• [WHAT YOU WILL DO] Look through the material below and show every line with the word "down".

• [AVAILABLE RECORDS]
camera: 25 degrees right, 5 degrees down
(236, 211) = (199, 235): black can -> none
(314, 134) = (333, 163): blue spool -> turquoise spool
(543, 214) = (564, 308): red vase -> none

==

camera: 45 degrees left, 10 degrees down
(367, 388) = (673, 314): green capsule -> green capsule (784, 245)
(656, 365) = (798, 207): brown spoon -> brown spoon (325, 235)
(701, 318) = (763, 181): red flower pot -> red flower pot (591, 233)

...

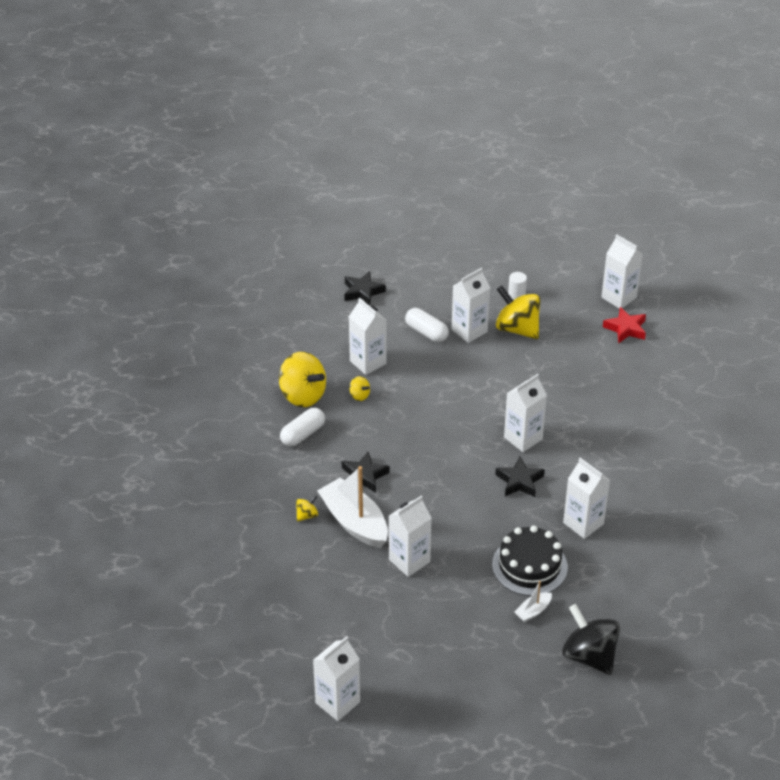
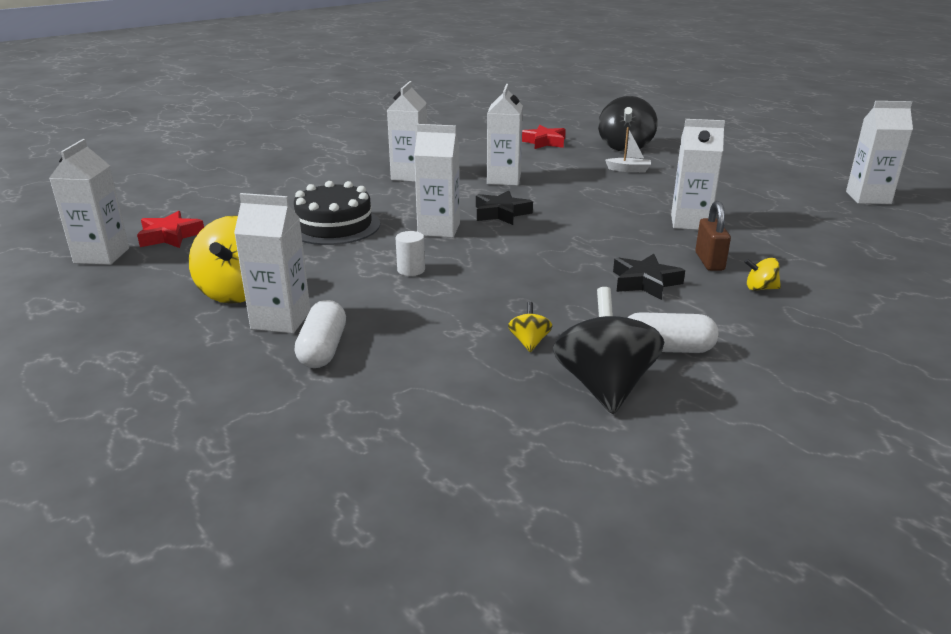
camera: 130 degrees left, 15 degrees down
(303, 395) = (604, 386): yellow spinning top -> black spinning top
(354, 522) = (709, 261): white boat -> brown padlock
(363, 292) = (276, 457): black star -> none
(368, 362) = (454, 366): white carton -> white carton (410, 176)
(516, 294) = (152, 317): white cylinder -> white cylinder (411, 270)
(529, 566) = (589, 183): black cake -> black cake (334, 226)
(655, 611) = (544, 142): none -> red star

• [EXPECTED ANSWER]
camera: 25 degrees right, 5 degrees down
camera: 45 degrees left, 10 degrees down
camera: 130 degrees left, 15 degrees down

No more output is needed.